Work request: Leaving out the pictures, write out exactly each line from the line with "brown cupcake: 3 -> 4" through the close of the listing below.

Data in this exercise:
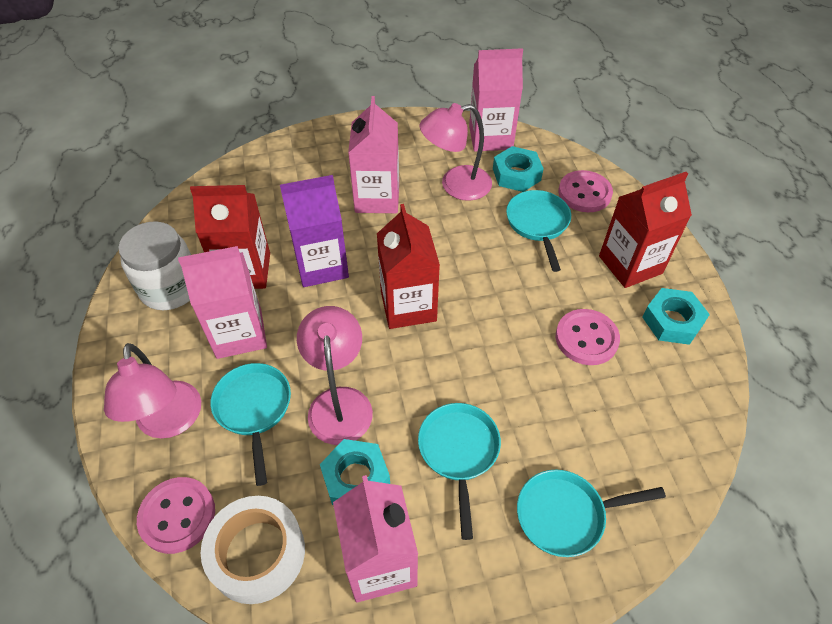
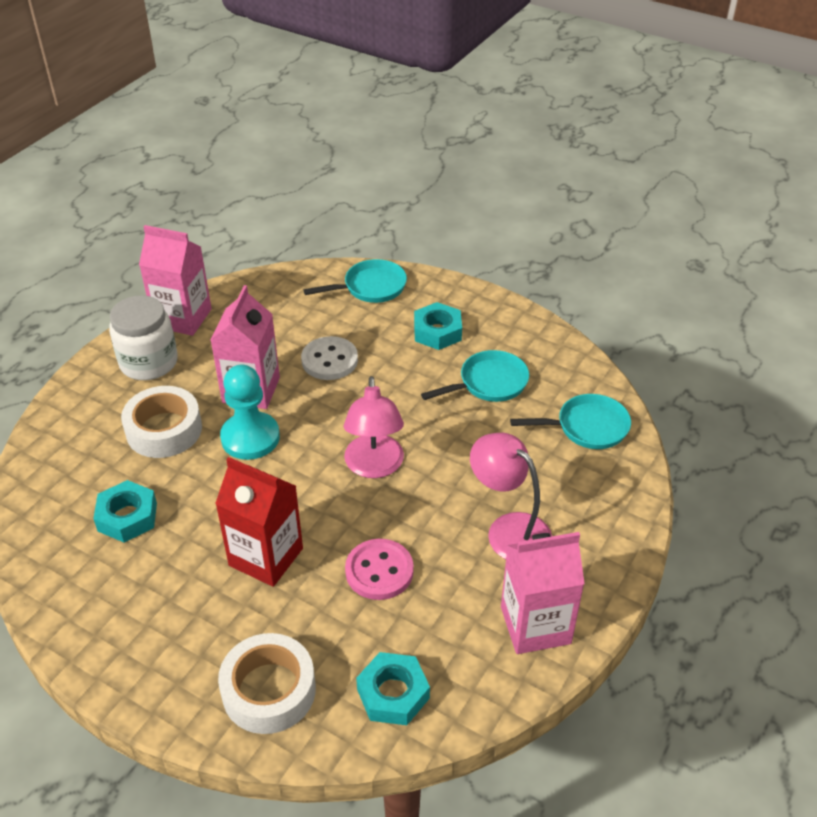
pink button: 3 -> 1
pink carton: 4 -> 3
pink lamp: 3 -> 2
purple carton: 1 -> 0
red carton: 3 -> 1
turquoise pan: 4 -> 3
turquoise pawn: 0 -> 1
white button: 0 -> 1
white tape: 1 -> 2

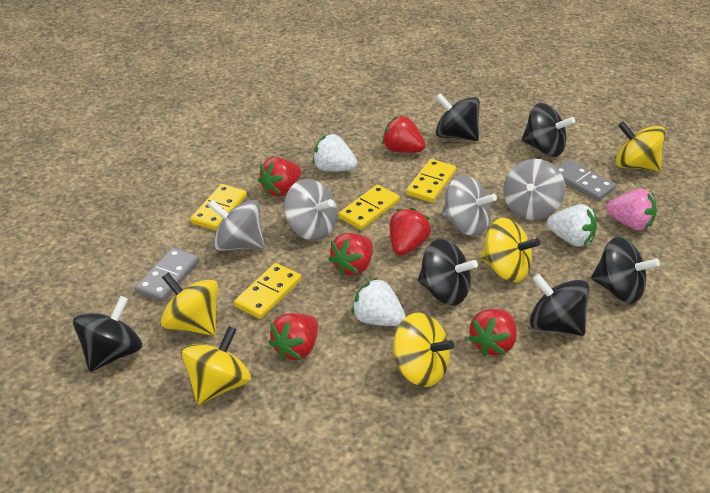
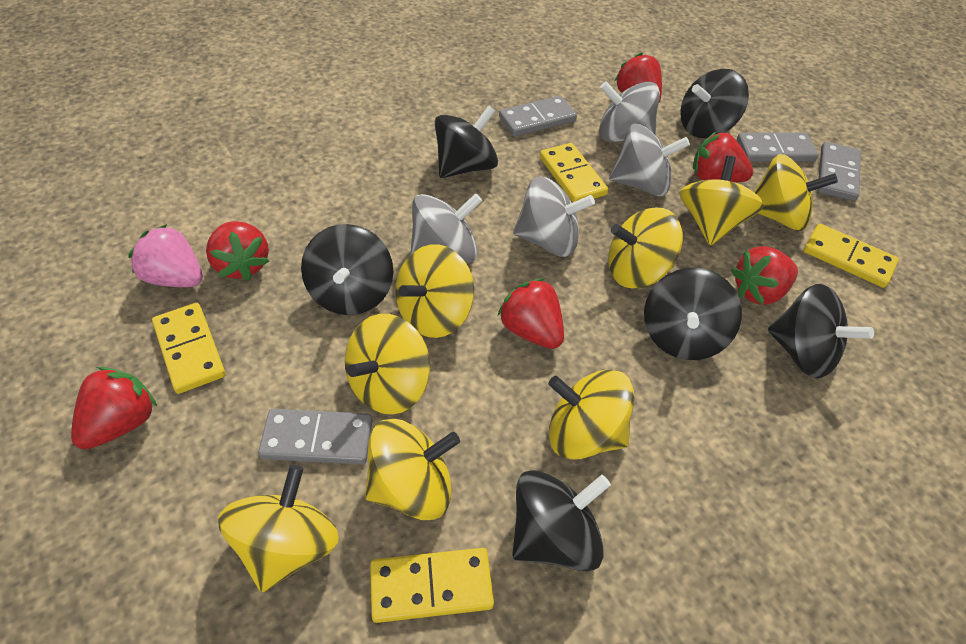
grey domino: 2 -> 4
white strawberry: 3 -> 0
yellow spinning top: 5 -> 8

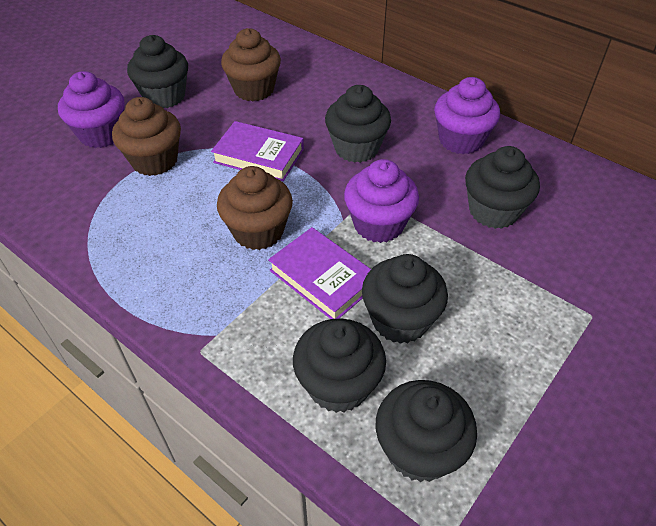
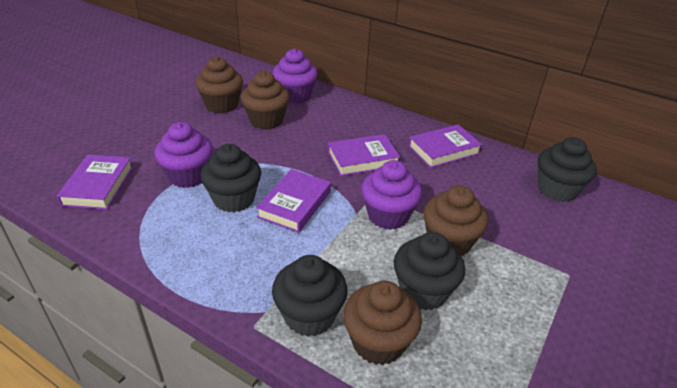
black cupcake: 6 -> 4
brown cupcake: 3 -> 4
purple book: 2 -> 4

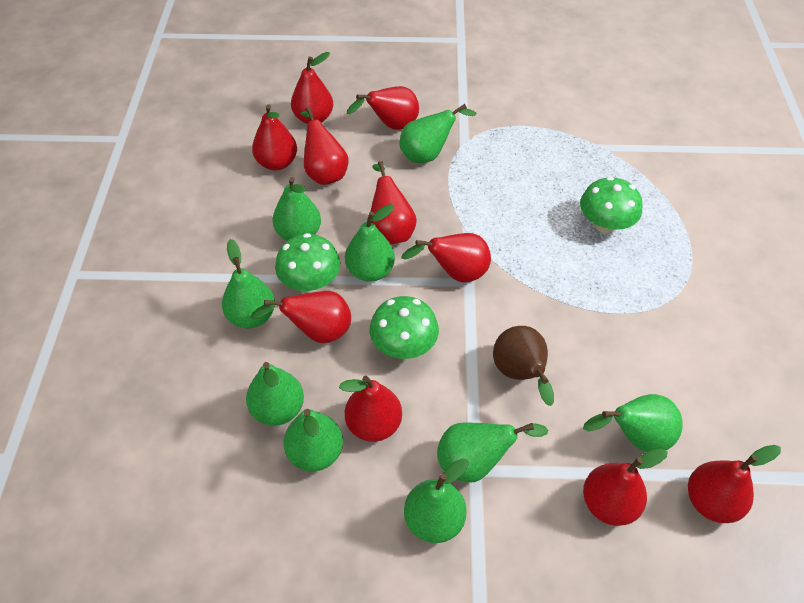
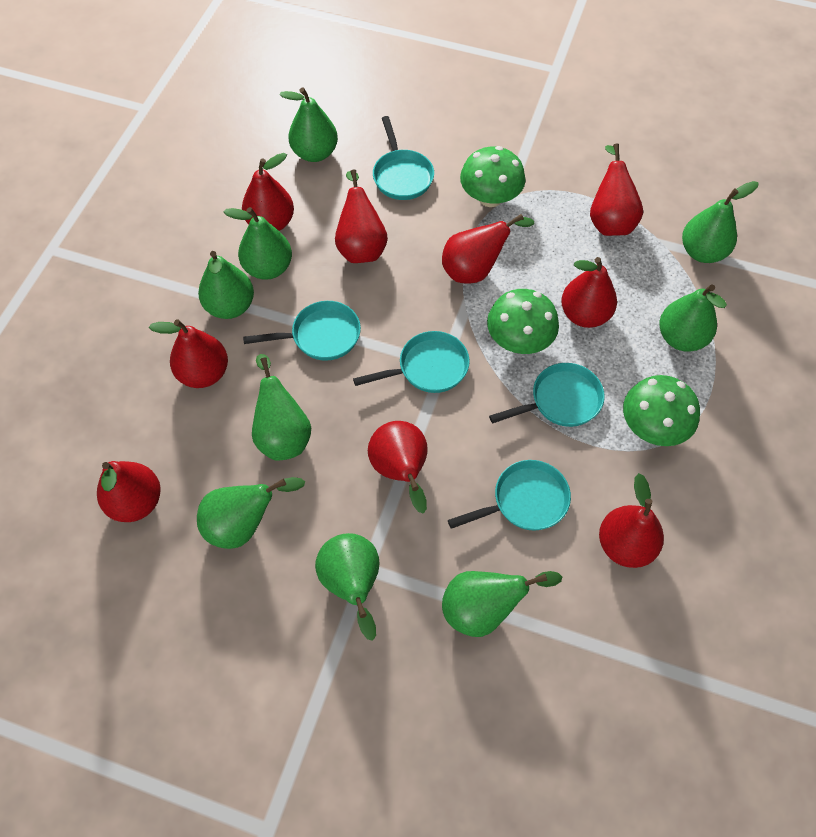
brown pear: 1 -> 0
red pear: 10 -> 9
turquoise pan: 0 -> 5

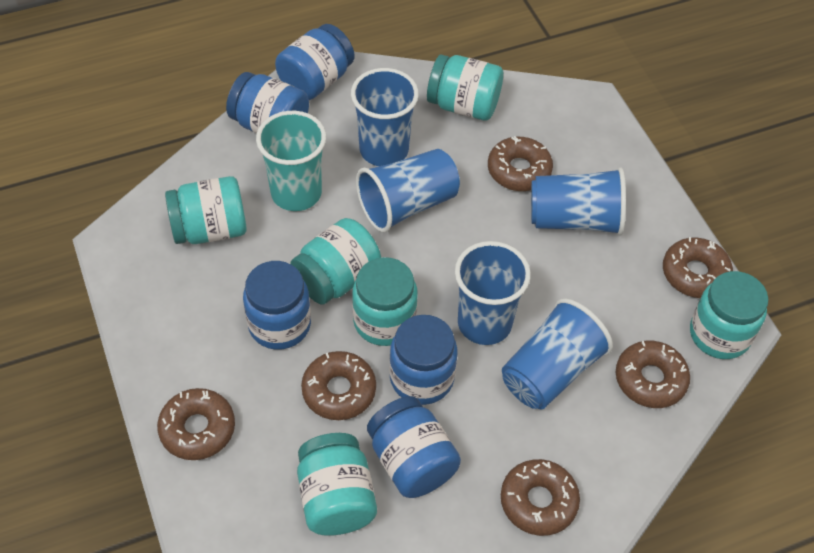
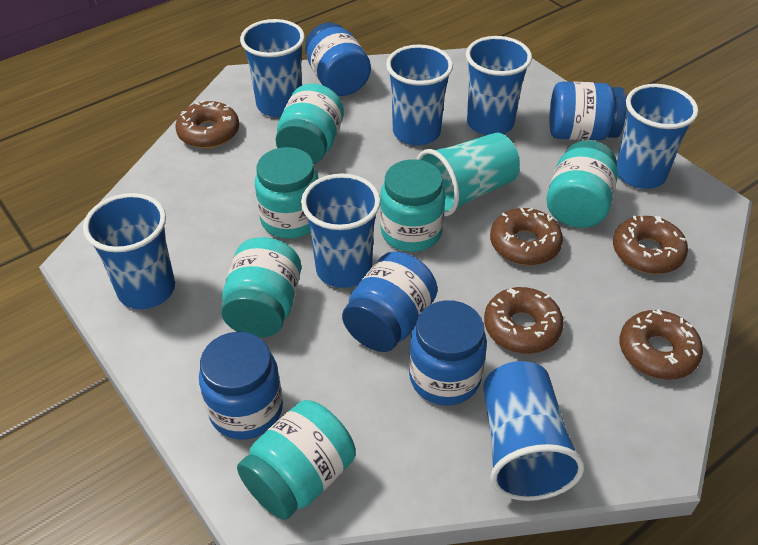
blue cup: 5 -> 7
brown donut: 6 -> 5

Exercise answer:
brown cupcake: 3 -> 4
purple book: 2 -> 4

brown pear: 1 -> 0
red pear: 10 -> 9
turquoise pan: 0 -> 5

blue cup: 5 -> 7
brown donut: 6 -> 5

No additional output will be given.